Segment Start: Task input

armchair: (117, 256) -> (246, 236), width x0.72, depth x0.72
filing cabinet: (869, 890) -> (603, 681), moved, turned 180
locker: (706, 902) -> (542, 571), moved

Segment End: Task input
Segment Start: Task input

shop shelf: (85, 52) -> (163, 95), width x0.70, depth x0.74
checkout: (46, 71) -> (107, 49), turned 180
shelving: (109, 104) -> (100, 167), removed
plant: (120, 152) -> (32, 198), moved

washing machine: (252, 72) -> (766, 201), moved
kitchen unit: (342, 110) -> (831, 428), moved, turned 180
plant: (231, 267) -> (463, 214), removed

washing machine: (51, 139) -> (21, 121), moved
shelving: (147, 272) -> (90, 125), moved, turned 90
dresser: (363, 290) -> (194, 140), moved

Segment End: Task input
Segment Start: Task input

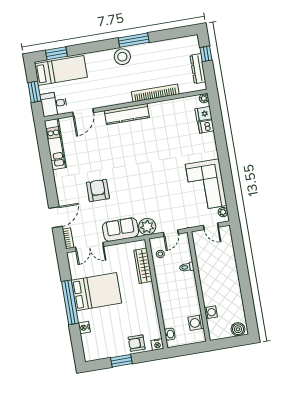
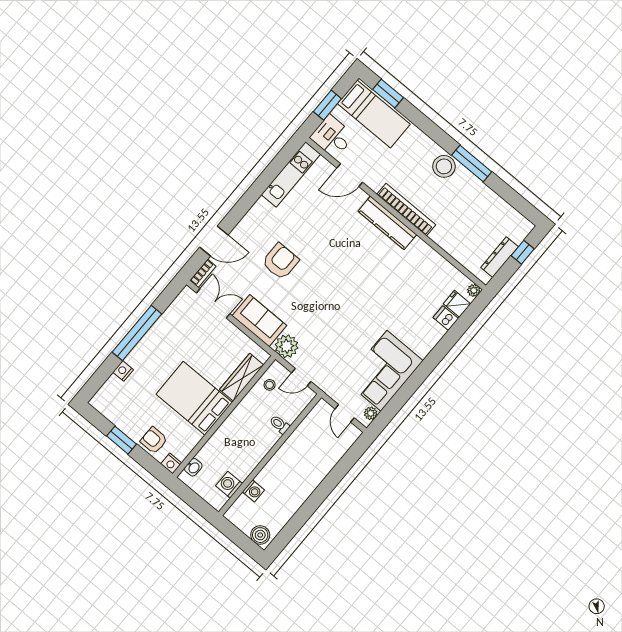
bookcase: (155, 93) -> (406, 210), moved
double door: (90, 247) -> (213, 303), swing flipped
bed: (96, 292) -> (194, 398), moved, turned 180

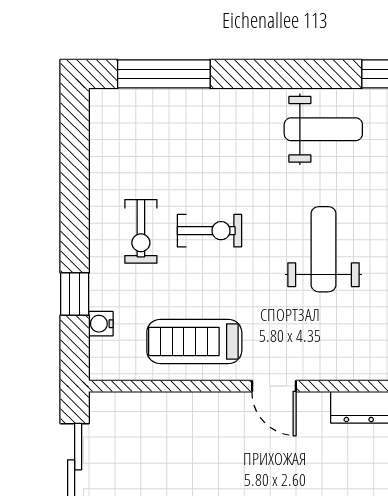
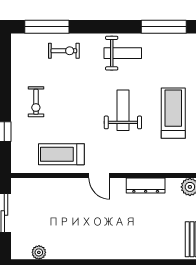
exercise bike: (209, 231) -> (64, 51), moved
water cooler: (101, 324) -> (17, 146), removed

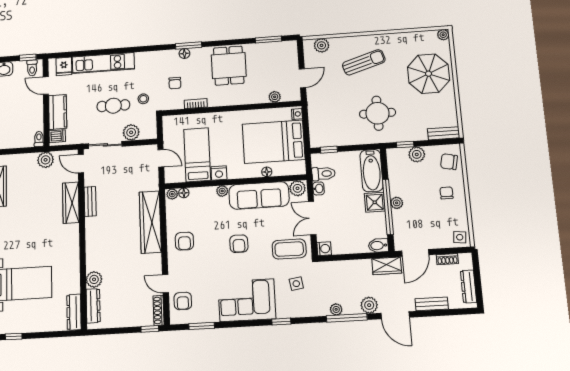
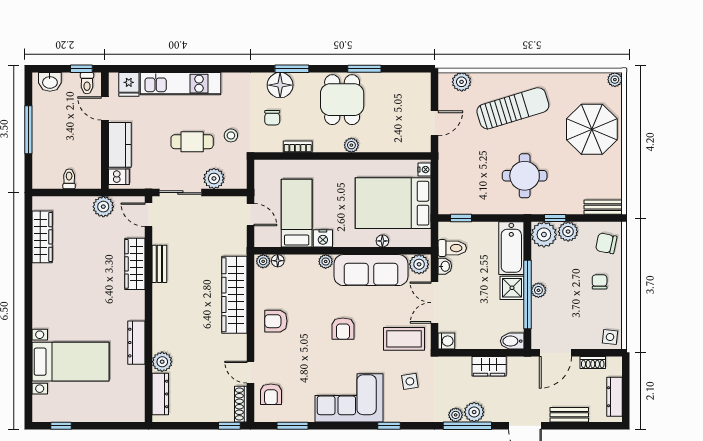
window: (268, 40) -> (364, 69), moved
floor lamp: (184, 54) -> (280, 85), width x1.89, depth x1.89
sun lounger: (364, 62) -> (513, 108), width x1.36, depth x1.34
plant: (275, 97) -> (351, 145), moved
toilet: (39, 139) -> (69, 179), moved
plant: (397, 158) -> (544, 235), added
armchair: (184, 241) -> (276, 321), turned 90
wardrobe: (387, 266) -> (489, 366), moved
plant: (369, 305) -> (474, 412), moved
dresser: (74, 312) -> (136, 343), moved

Segment End: Task input

:: Work request ::
Retype word for word everything in the listing above from the line that holds "kitchen unit: (342, 110)" down to the line that holds "dresser: (363, 290) -> (194, 140), moved". Keep both end lines and leave out the rest.

:: Solution ::
kitchen unit: (342, 110) -> (831, 428), moved, turned 180
plant: (231, 267) -> (463, 214), removed

washing machine: (51, 139) -> (21, 121), moved
shelving: (147, 272) -> (90, 125), moved, turned 90
dresser: (363, 290) -> (194, 140), moved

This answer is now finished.